Start of Provided records
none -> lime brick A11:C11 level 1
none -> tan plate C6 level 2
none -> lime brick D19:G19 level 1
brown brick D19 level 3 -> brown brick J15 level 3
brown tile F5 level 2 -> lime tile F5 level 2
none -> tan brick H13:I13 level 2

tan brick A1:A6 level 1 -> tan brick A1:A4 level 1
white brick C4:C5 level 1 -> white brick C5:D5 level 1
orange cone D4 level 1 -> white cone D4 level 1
End of Provided records
Start of Provided records
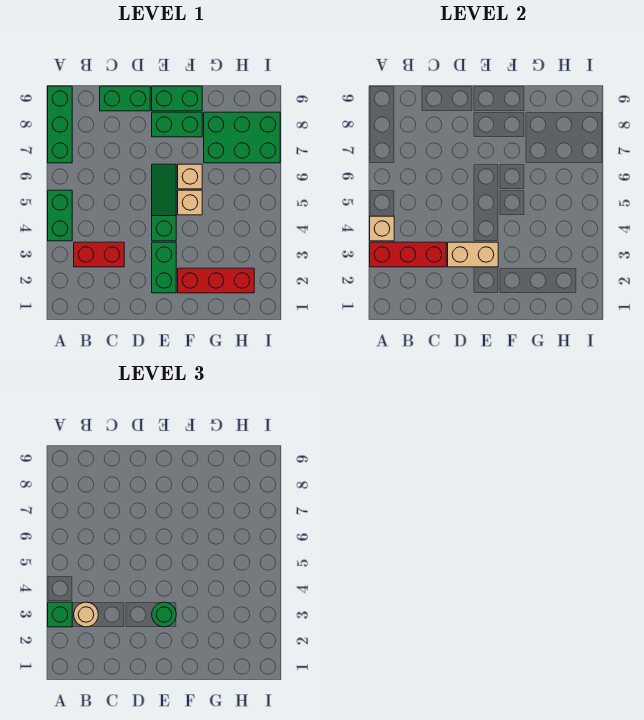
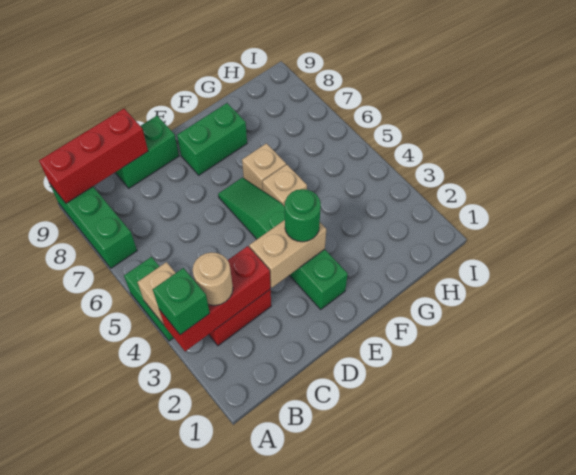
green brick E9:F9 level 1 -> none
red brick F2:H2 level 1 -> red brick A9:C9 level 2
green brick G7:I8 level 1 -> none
End of Provided records
■ Assignment
Look in the material above for the line with "none -> lime brick D19:G19 level 1" and the line with "orange cone D4", and transcribe exactly those lines and all lines between them, nothing more.

■ Problem solution
none -> lime brick D19:G19 level 1
brown brick D19 level 3 -> brown brick J15 level 3
brown tile F5 level 2 -> lime tile F5 level 2
none -> tan brick H13:I13 level 2

tan brick A1:A6 level 1 -> tan brick A1:A4 level 1
white brick C4:C5 level 1 -> white brick C5:D5 level 1
orange cone D4 level 1 -> white cone D4 level 1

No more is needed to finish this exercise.